Exact copies of all the lines below are needed, without the pictures.

─── EXERCISE INPUT

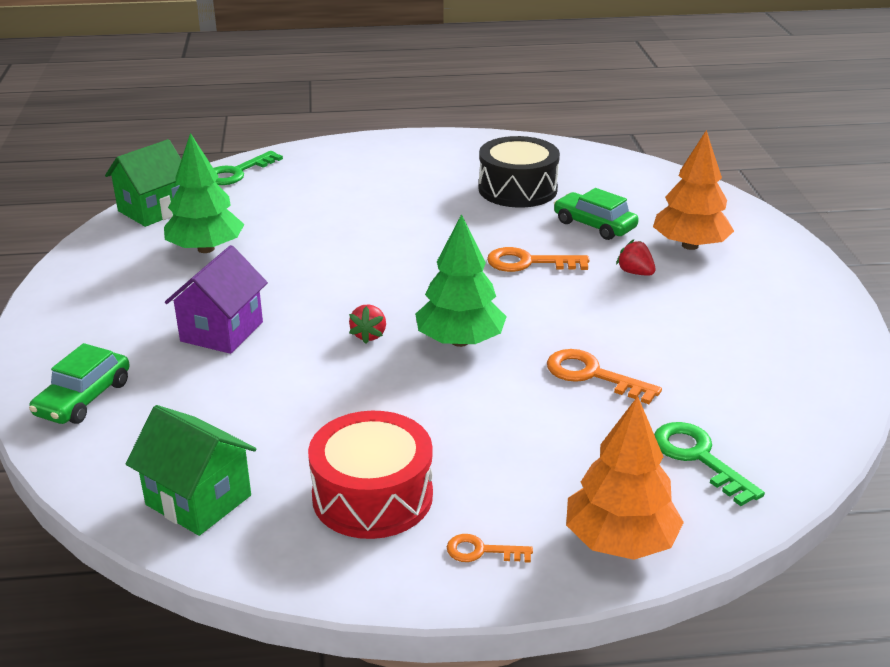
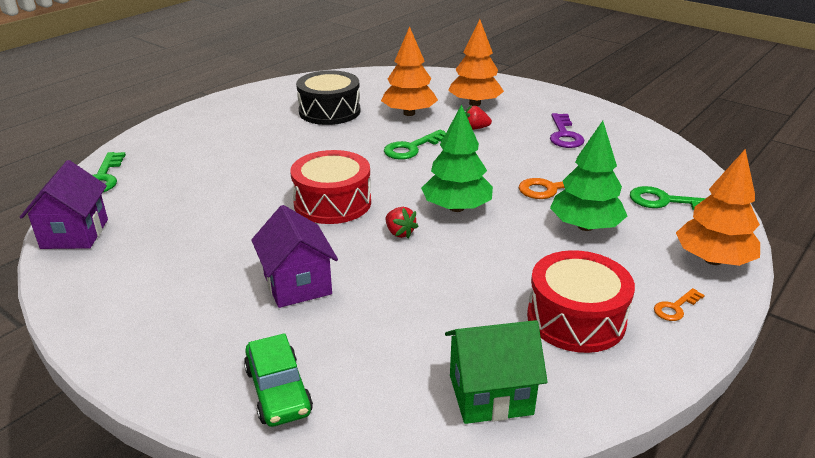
camera: 45 degrees left, 0 degrees up
green house [105,139,181,227] -> purple house [20,160,108,249]
green tree [164,133,245,253] -> green tree moved to [550,121,627,231]
orange key [487,247,589,272] -> green key [384,129,446,160]
green car [554,188,639,240] -> orange tree [381,26,438,116]
none -> red drum [290,150,371,224]
none -> purple key [550,113,584,148]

──────

TASK ANSWER:
camera: 45 degrees left, 0 degrees up
green house [105,139,181,227] -> purple house [20,160,108,249]
green tree [164,133,245,253] -> green tree moved to [550,121,627,231]
orange key [487,247,589,272] -> green key [384,129,446,160]
green car [554,188,639,240] -> orange tree [381,26,438,116]
none -> red drum [290,150,371,224]
none -> purple key [550,113,584,148]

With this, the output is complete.